**Work task**
Return all of the data exactly as written, without the pictures.

[[ Available data open ]]

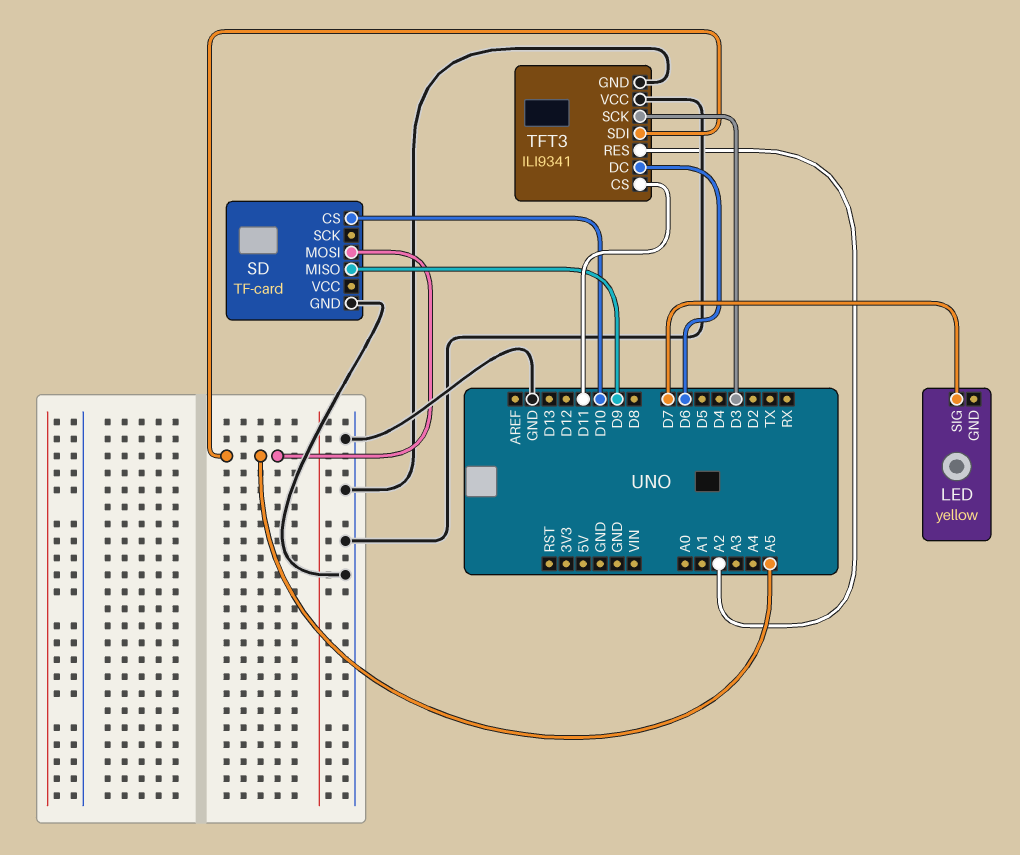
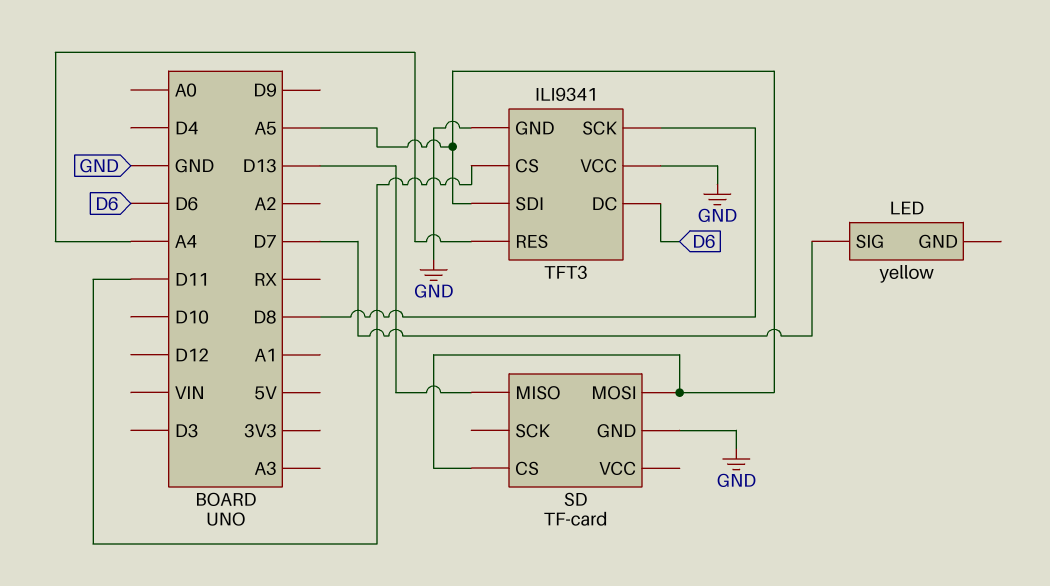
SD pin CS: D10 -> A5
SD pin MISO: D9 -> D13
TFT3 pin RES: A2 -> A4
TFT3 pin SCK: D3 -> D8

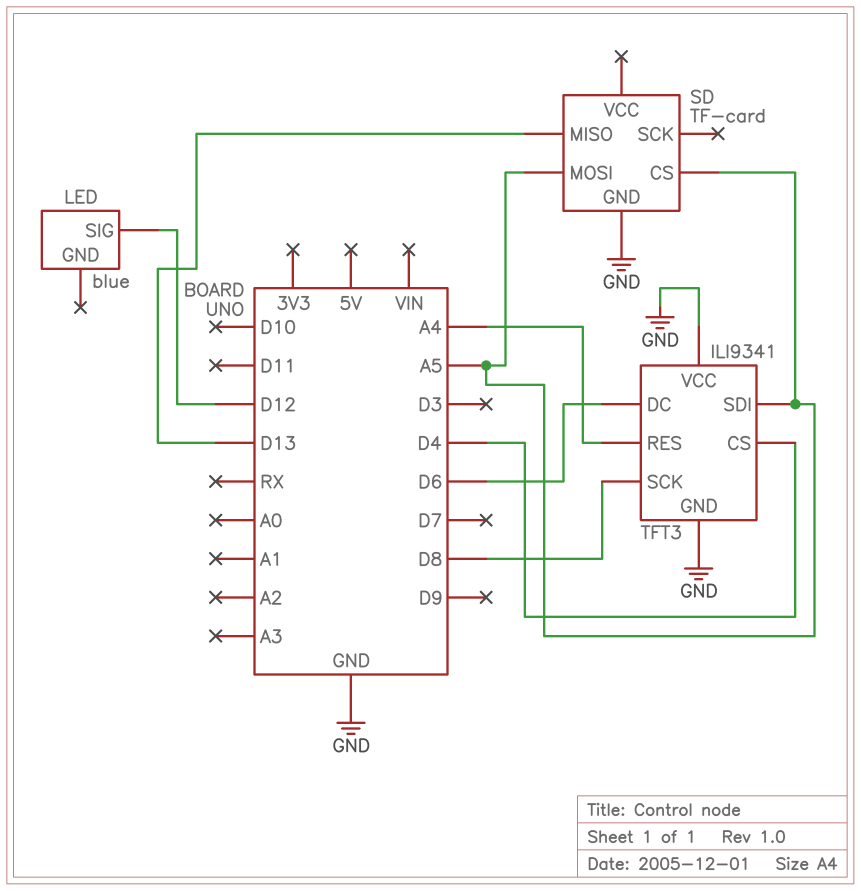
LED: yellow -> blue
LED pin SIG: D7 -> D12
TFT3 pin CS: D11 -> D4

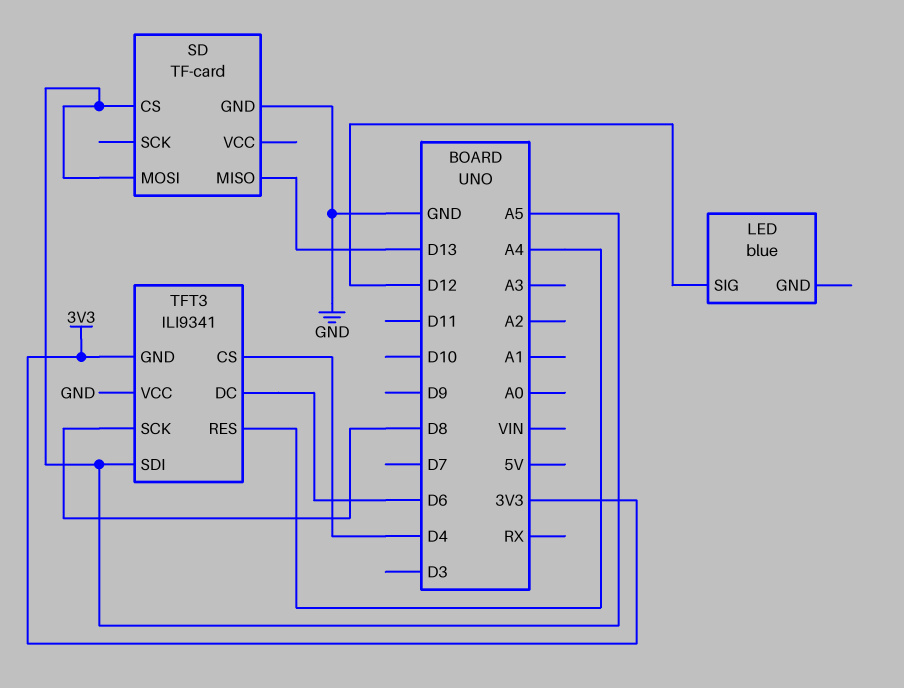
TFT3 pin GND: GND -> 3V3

[[ Available data closed ]]

**Completed task**
SD pin CS: D10 -> A5
SD pin MISO: D9 -> D13
TFT3 pin RES: A2 -> A4
TFT3 pin SCK: D3 -> D8

LED: yellow -> blue
LED pin SIG: D7 -> D12
TFT3 pin CS: D11 -> D4

TFT3 pin GND: GND -> 3V3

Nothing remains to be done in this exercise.